Data provided:
Segment Open

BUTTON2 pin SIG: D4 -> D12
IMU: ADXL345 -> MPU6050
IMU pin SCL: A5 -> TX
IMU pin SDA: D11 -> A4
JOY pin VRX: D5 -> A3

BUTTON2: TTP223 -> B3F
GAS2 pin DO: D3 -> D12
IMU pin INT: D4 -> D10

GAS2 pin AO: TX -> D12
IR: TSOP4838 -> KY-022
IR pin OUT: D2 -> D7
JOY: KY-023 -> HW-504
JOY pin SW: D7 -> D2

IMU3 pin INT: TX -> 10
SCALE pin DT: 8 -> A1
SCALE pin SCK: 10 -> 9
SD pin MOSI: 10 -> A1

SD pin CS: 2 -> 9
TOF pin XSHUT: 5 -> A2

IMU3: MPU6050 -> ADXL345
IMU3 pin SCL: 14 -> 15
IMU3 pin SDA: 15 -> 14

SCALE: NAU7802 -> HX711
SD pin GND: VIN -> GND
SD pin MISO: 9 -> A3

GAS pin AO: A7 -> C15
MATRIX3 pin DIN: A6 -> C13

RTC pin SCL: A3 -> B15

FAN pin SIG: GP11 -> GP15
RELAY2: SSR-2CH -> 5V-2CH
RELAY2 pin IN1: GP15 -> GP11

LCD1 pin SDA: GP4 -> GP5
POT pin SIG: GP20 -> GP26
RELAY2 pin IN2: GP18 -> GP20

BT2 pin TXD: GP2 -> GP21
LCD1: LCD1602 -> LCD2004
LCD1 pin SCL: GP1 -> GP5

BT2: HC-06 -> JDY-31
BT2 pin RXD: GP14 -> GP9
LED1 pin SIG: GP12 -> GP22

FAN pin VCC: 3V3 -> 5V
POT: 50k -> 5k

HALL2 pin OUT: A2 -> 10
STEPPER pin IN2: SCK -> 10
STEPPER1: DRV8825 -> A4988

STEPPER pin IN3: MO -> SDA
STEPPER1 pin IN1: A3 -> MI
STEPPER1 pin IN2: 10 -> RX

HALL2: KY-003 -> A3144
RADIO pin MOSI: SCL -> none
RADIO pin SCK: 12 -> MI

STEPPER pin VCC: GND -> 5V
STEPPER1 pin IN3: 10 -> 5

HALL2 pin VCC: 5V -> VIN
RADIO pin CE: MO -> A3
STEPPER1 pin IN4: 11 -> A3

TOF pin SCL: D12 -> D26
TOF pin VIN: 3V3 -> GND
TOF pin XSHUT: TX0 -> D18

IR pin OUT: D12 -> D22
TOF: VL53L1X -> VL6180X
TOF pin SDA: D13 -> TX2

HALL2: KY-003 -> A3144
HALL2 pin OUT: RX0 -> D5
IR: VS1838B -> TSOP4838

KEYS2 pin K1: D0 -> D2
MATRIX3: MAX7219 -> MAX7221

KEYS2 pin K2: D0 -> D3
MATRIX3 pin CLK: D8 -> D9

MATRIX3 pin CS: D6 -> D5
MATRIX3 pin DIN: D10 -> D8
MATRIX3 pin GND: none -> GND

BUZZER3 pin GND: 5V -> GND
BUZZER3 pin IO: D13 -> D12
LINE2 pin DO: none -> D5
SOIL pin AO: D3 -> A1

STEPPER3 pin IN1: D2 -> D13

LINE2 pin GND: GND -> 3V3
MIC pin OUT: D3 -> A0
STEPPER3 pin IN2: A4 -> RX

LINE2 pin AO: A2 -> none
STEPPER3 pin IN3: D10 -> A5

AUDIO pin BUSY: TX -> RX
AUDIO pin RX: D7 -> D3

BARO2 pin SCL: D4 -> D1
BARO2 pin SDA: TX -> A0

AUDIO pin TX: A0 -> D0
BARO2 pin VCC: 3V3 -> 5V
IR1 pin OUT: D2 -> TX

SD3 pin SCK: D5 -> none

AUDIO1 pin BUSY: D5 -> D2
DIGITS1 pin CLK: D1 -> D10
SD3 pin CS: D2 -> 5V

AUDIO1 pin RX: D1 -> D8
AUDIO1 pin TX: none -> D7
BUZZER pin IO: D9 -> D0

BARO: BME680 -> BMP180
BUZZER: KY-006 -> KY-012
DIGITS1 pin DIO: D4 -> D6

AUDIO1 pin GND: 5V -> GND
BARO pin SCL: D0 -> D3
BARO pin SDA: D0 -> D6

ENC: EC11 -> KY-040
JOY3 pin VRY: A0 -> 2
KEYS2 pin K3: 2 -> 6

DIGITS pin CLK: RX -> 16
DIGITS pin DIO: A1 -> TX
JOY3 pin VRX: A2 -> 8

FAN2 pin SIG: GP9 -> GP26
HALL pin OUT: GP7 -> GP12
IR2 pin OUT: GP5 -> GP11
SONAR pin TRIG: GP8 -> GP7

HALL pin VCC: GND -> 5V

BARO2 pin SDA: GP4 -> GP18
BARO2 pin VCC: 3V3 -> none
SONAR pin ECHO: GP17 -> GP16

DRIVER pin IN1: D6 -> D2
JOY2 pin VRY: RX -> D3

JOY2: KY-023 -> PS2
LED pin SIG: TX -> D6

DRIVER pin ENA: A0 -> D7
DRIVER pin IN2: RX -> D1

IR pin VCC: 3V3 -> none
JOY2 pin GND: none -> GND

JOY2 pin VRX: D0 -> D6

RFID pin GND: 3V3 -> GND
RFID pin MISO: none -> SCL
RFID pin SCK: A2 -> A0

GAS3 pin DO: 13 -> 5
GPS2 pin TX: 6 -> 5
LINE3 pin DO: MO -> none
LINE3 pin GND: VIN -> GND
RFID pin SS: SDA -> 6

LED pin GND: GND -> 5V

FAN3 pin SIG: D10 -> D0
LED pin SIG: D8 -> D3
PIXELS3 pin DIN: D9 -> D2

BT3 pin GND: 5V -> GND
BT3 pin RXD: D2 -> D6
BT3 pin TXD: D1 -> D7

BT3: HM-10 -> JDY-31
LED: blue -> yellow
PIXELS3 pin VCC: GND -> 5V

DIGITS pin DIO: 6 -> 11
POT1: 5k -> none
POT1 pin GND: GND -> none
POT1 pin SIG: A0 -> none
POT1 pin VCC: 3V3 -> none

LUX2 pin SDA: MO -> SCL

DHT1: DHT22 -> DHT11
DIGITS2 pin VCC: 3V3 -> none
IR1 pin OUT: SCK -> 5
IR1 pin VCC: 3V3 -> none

Segment Closed

How to complete this task: Produce a word-for-word copy of everything above from the line holding "TOF pin XSHUT: 5 -> A2" down to the line holding "RADIO pin CE: MO -> A3", with both of those lines kept.

Solution to this problem:
TOF pin XSHUT: 5 -> A2

IMU3: MPU6050 -> ADXL345
IMU3 pin SCL: 14 -> 15
IMU3 pin SDA: 15 -> 14

SCALE: NAU7802 -> HX711
SD pin GND: VIN -> GND
SD pin MISO: 9 -> A3

GAS pin AO: A7 -> C15
MATRIX3 pin DIN: A6 -> C13

RTC pin SCL: A3 -> B15

FAN pin SIG: GP11 -> GP15
RELAY2: SSR-2CH -> 5V-2CH
RELAY2 pin IN1: GP15 -> GP11

LCD1 pin SDA: GP4 -> GP5
POT pin SIG: GP20 -> GP26
RELAY2 pin IN2: GP18 -> GP20

BT2 pin TXD: GP2 -> GP21
LCD1: LCD1602 -> LCD2004
LCD1 pin SCL: GP1 -> GP5

BT2: HC-06 -> JDY-31
BT2 pin RXD: GP14 -> GP9
LED1 pin SIG: GP12 -> GP22

FAN pin VCC: 3V3 -> 5V
POT: 50k -> 5k

HALL2 pin OUT: A2 -> 10
STEPPER pin IN2: SCK -> 10
STEPPER1: DRV8825 -> A4988

STEPPER pin IN3: MO -> SDA
STEPPER1 pin IN1: A3 -> MI
STEPPER1 pin IN2: 10 -> RX

HALL2: KY-003 -> A3144
RADIO pin MOSI: SCL -> none
RADIO pin SCK: 12 -> MI

STEPPER pin VCC: GND -> 5V
STEPPER1 pin IN3: 10 -> 5

HALL2 pin VCC: 5V -> VIN
RADIO pin CE: MO -> A3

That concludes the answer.